▸ DATASET EXCERPTS:
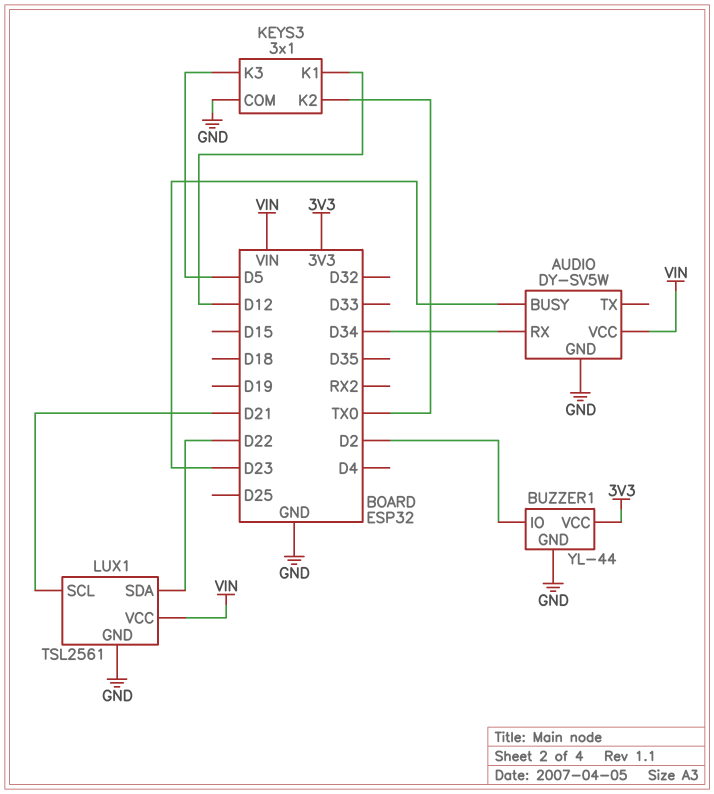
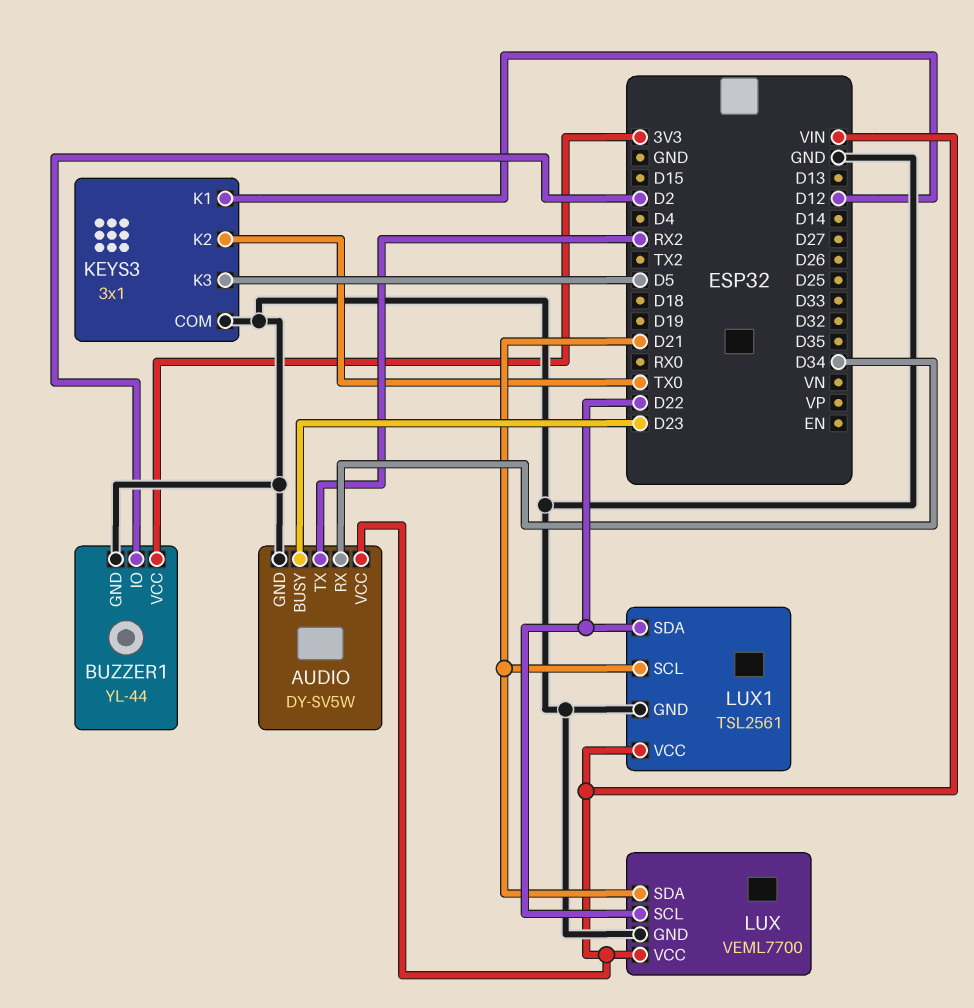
AUDIO pin TX: none -> RX2
LUX: none -> VEML7700
LUX pin GND: none -> GND
LUX pin SCL: none -> D22
LUX pin SDA: none -> D21
LUX pin VCC: none -> VIN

▸ YOUR INSTRUCTIONS: Your answer must be an exact transcription of the records above, minus the pictures.

▸ PROBLEM SOLUTION:
AUDIO pin TX: none -> RX2
LUX: none -> VEML7700
LUX pin GND: none -> GND
LUX pin SCL: none -> D22
LUX pin SDA: none -> D21
LUX pin VCC: none -> VIN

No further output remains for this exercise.